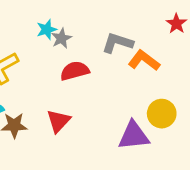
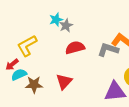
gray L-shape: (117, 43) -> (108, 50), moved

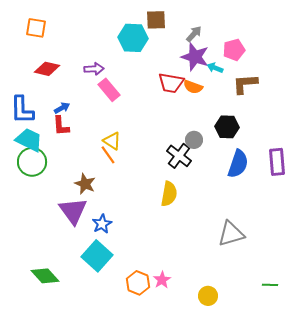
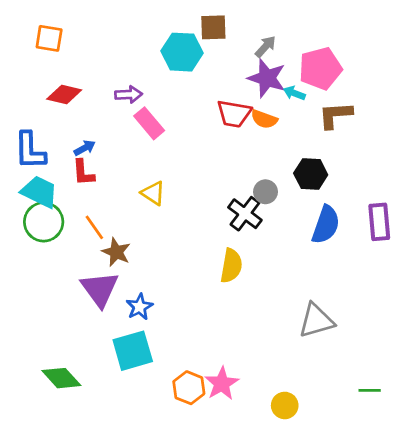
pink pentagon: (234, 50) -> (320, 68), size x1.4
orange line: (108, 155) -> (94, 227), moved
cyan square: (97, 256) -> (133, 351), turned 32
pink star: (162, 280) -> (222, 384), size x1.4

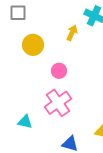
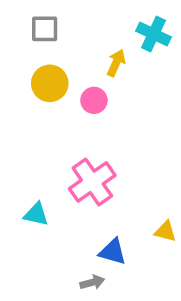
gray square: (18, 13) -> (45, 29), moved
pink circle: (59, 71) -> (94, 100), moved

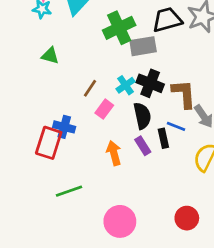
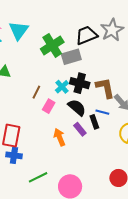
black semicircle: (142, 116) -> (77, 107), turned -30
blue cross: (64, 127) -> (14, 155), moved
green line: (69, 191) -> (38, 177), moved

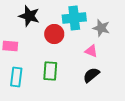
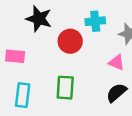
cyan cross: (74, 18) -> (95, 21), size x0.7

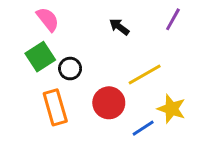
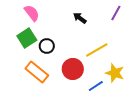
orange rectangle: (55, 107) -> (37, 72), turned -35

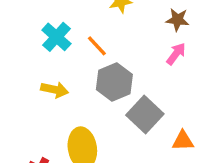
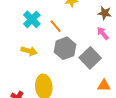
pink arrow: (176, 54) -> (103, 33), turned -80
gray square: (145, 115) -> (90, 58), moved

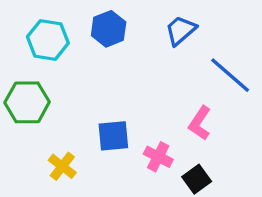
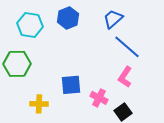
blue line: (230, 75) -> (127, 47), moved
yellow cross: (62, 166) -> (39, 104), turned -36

WHAT YOU SHOULD DO>
Look over the records. Copy the lines that include the word "size".

RESPONSE TO THIS TASK>
pink pentagon: (234, 50) -> (320, 68), size x1.4
pink star: (162, 280) -> (222, 384), size x1.4
cyan cross: (74, 18) -> (95, 21), size x0.7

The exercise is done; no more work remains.